◆ ABOUT THIS EXERCISE: Your answer must hold only the lines below from the line containing "purple brick A1:C2" through the line containing "orange brick E4 level", each reproduced exactly.

▬▬▬

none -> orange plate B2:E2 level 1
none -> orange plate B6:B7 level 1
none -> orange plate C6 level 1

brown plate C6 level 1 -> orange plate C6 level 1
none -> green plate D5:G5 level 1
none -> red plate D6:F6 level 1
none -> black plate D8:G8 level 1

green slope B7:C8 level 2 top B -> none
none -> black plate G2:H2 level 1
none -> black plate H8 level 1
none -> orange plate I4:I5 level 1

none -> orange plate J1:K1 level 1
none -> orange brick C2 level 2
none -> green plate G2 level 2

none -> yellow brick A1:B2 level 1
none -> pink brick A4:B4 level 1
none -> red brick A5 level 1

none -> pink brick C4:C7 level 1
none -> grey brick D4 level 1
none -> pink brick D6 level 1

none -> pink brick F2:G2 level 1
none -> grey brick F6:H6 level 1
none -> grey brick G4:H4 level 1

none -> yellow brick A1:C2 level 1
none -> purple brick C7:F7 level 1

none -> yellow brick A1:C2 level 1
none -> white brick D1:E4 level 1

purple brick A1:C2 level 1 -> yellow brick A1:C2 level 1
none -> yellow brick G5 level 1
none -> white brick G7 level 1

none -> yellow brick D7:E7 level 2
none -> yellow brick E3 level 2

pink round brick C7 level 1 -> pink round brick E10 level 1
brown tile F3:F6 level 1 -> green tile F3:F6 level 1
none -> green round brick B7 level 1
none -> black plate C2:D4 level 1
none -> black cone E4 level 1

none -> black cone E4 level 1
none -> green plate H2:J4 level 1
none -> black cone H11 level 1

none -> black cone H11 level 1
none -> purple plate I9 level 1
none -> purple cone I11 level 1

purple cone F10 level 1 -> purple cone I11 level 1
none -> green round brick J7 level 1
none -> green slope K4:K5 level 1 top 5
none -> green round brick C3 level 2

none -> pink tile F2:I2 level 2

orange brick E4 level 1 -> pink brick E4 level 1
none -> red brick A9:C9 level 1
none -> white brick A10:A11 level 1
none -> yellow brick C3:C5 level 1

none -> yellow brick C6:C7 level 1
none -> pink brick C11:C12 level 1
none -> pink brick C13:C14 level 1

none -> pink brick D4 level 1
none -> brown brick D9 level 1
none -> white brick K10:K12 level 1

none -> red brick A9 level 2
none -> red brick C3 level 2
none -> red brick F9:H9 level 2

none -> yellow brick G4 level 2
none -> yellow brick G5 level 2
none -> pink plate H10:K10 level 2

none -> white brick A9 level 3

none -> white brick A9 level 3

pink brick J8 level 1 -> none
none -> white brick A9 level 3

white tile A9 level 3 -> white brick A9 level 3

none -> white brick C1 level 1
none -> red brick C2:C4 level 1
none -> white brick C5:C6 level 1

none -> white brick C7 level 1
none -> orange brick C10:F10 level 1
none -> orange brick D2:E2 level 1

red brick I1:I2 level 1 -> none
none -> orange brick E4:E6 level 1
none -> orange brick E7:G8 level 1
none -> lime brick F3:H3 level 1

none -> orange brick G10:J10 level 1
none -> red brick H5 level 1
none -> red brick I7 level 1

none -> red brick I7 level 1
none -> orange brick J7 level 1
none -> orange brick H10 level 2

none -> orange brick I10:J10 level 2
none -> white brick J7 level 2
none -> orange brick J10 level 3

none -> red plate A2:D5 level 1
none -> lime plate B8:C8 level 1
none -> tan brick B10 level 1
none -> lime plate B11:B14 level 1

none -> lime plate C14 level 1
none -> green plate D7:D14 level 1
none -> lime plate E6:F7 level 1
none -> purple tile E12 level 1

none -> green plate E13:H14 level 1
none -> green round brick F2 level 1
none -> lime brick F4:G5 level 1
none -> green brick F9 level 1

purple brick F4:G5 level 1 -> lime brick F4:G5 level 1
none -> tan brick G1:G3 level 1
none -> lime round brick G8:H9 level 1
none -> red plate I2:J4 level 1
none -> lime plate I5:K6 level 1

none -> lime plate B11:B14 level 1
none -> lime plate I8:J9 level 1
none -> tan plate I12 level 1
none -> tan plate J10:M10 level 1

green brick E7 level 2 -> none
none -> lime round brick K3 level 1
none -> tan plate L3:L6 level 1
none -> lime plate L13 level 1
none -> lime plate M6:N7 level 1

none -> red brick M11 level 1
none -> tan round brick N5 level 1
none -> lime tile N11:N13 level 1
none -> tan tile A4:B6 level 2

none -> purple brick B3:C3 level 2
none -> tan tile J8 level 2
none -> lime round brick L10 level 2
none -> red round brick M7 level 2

▬▬▬

◆ OUTPUT FOR THIS TASK:
purple brick A1:C2 level 1 -> yellow brick A1:C2 level 1
none -> yellow brick G5 level 1
none -> white brick G7 level 1

none -> yellow brick D7:E7 level 2
none -> yellow brick E3 level 2

pink round brick C7 level 1 -> pink round brick E10 level 1
brown tile F3:F6 level 1 -> green tile F3:F6 level 1
none -> green round brick B7 level 1
none -> black plate C2:D4 level 1
none -> black cone E4 level 1

none -> black cone E4 level 1
none -> green plate H2:J4 level 1
none -> black cone H11 level 1

none -> black cone H11 level 1
none -> purple plate I9 level 1
none -> purple cone I11 level 1

purple cone F10 level 1 -> purple cone I11 level 1
none -> green round brick J7 level 1
none -> green slope K4:K5 level 1 top 5
none -> green round brick C3 level 2

none -> pink tile F2:I2 level 2

orange brick E4 level 1 -> pink brick E4 level 1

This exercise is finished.